_Activity_: Word for word, restate the records that come next, omitting the images.

_Task input_:
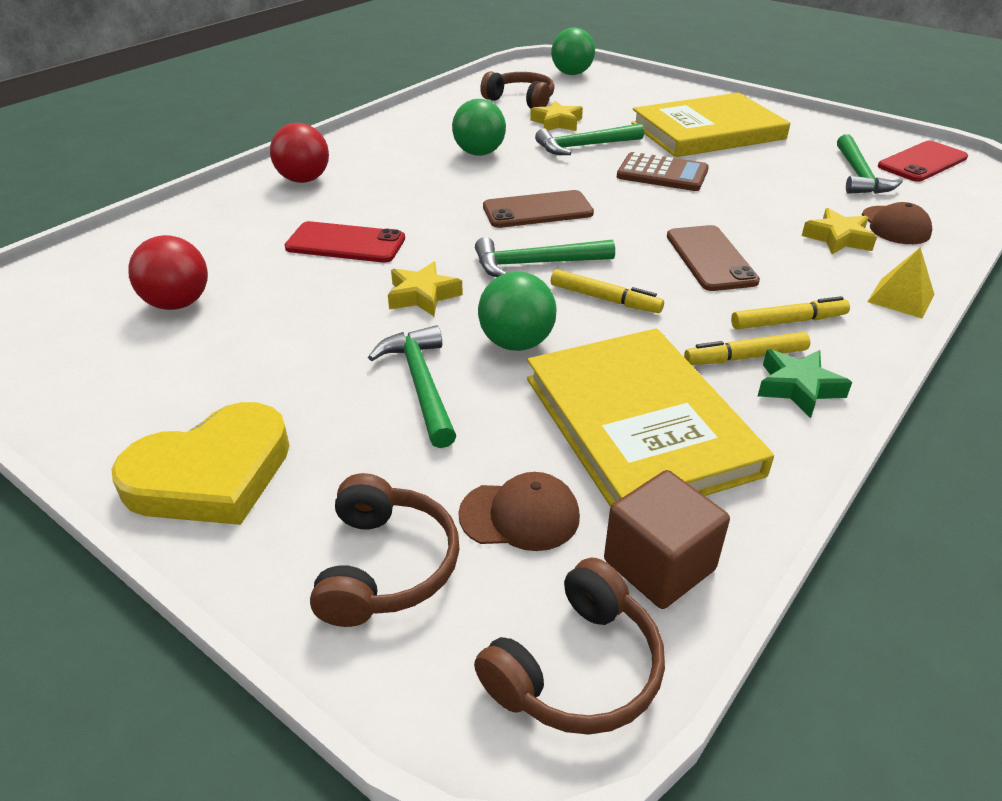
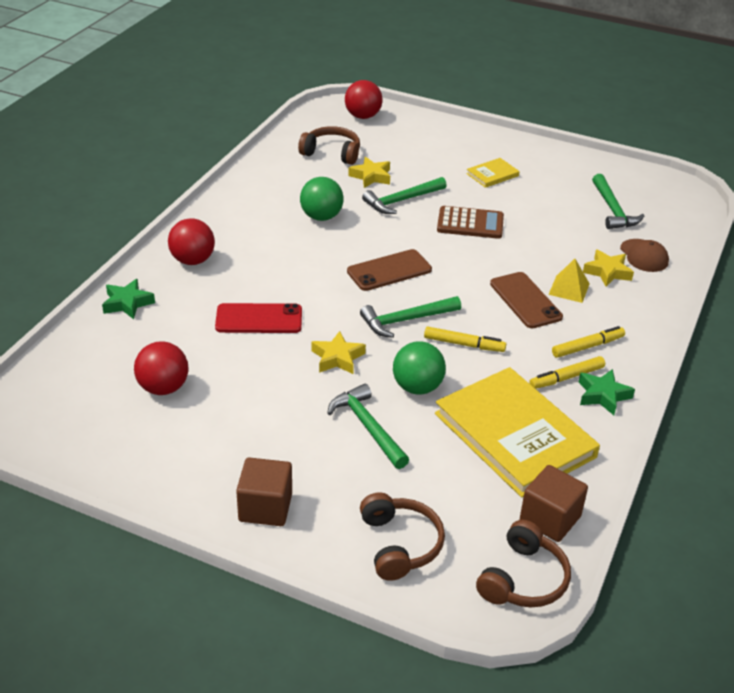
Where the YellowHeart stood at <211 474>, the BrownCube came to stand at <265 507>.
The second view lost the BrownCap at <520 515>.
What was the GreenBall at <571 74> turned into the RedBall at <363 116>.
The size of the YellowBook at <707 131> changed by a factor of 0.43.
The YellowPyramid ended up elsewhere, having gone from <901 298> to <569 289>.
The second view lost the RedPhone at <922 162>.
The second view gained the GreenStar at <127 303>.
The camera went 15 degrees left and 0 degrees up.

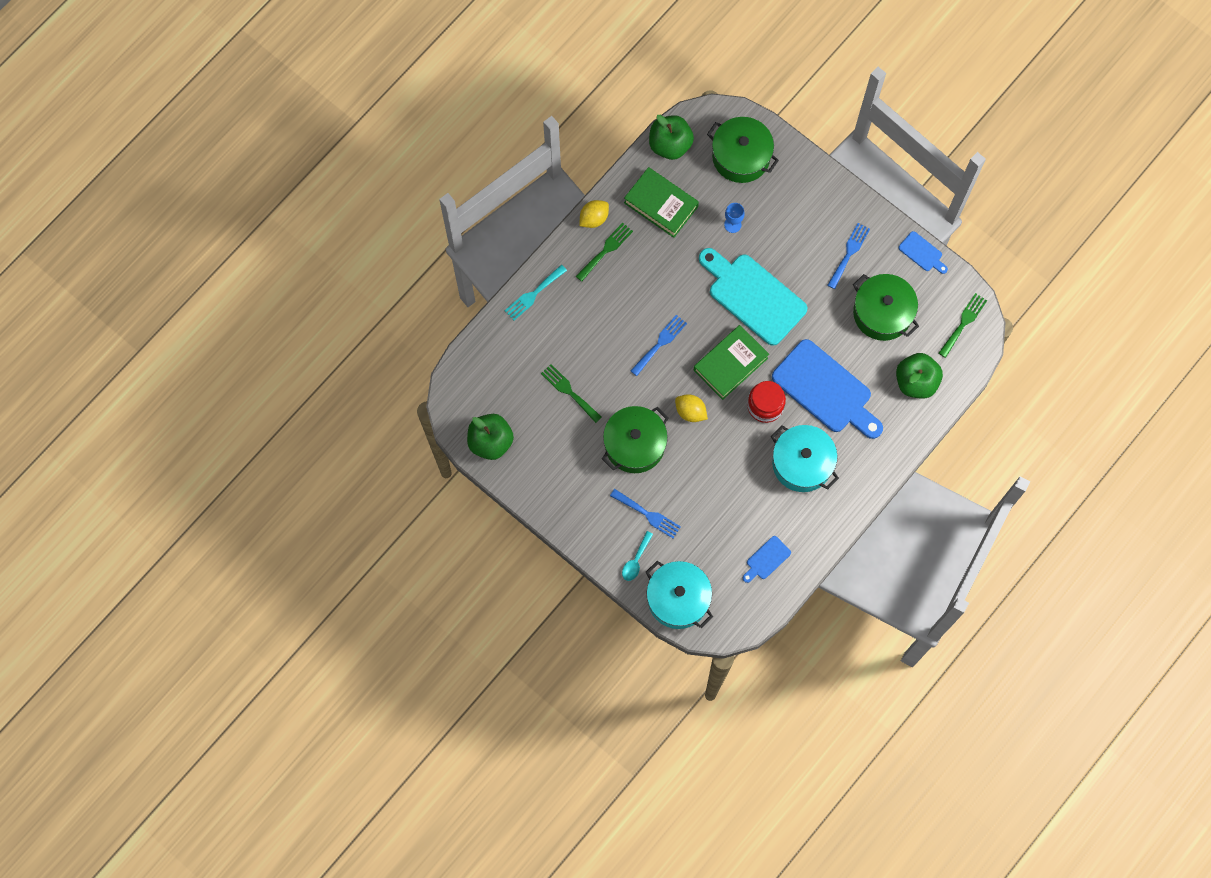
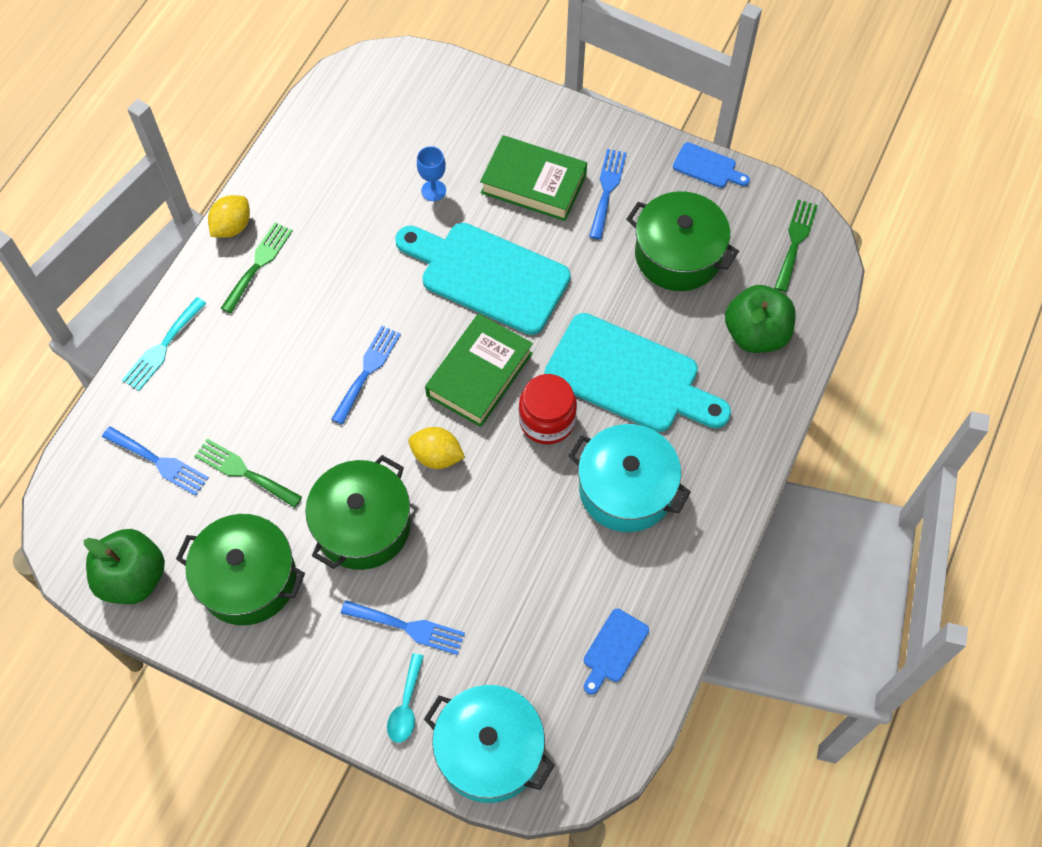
The GreenBook ended up elsewhere, having gone from <661 205> to <533 183>.
The second view lost the GreenApple at <670 145>.
The GreenPot ended up elsewhere, having gone from <741 156> to <248 579>.
What was the BlueCuttingBoard at <825 390> turned into the TurquoiseCuttingBoard at <629 377>.
The second view gained the BlueFork at <159 462>.
The camera went 15 degrees left and 10 degrees down.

_Solved problem_:
Where the YellowHeart stood at <211 474>, the BrownCube came to stand at <265 507>.
The second view lost the BrownCap at <520 515>.
What was the GreenBall at <571 74> turned into the RedBall at <363 116>.
The size of the YellowBook at <707 131> changed by a factor of 0.43.
The YellowPyramid ended up elsewhere, having gone from <901 298> to <569 289>.
The second view lost the RedPhone at <922 162>.
The second view gained the GreenStar at <127 303>.
The camera went 15 degrees left and 0 degrees up.

The GreenBook ended up elsewhere, having gone from <661 205> to <533 183>.
The second view lost the GreenApple at <670 145>.
The GreenPot ended up elsewhere, having gone from <741 156> to <248 579>.
What was the BlueCuttingBoard at <825 390> turned into the TurquoiseCuttingBoard at <629 377>.
The second view gained the BlueFork at <159 462>.
The camera went 15 degrees left and 10 degrees down.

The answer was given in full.